Output only the lines below from the one containing "(467, 356) = (218, 213): red" to the one containing "(1047, 594) = (659, 512): yellow", exactly as written, both ends kept.

START SUPPLIED INFORMATION

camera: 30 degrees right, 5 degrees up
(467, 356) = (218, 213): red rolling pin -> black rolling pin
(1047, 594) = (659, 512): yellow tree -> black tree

END SUPPLIED INFORMATION
START SUPPLIED INFORMATION

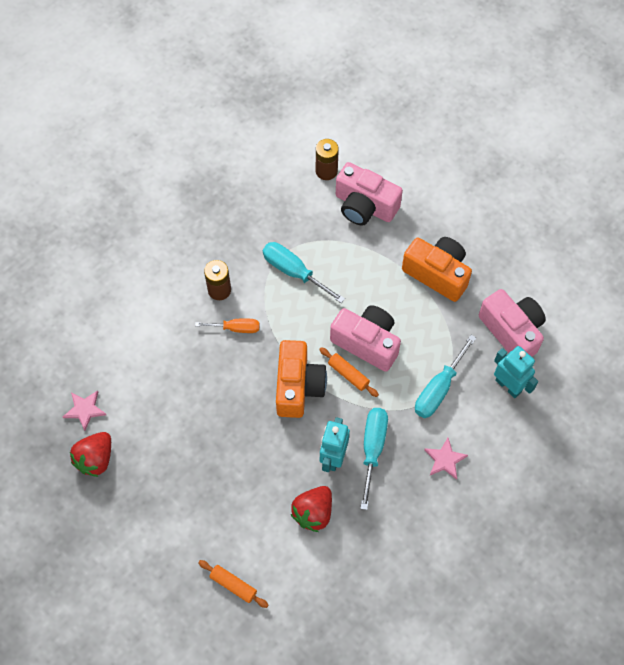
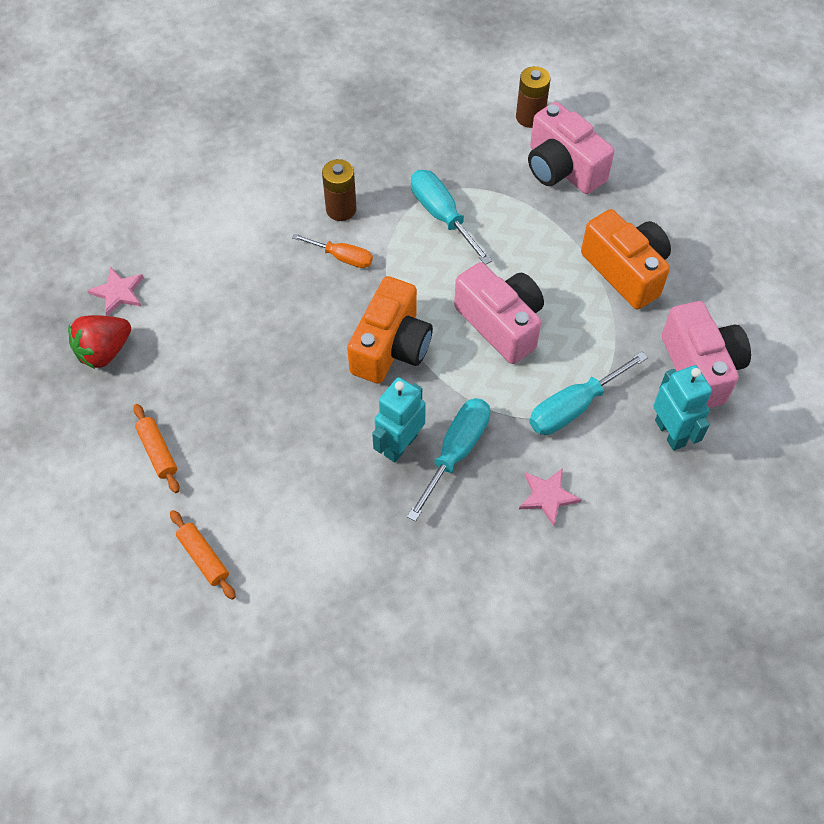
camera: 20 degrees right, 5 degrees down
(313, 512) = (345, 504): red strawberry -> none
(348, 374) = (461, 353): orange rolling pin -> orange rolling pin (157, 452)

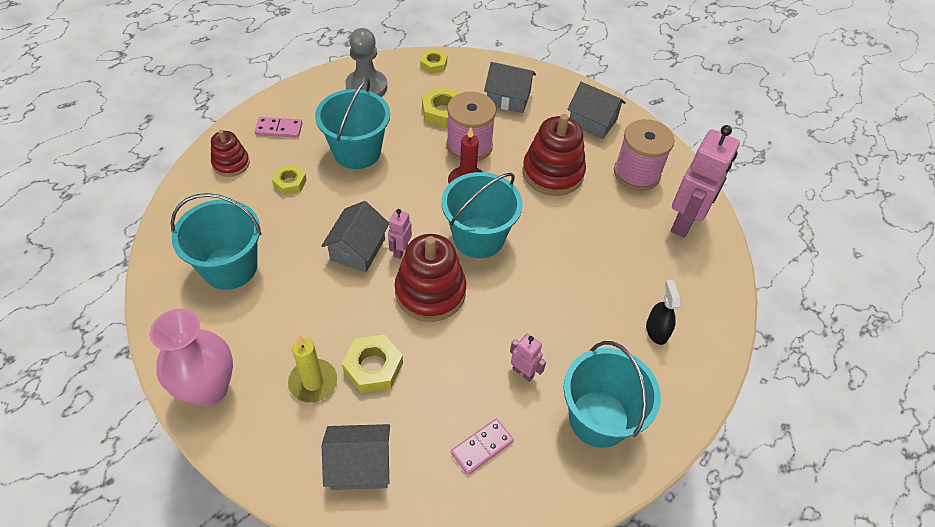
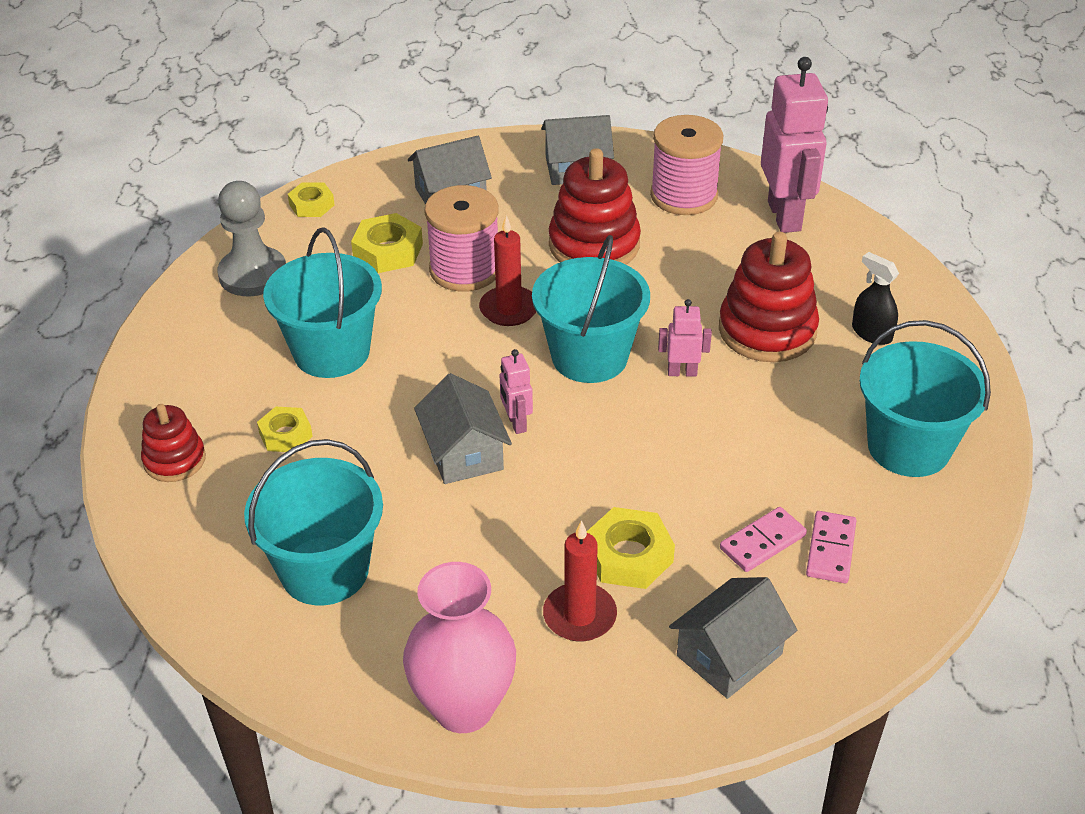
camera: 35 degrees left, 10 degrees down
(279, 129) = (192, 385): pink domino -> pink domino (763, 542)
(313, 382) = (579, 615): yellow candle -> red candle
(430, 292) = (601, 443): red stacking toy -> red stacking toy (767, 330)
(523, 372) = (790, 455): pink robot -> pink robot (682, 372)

END SUPPLIED INFORMATION

SOLUTION TO THE PROBLEM:
(467, 356) = (218, 213): red rolling pin -> black rolling pin
(1047, 594) = (659, 512): yellow tree -> black tree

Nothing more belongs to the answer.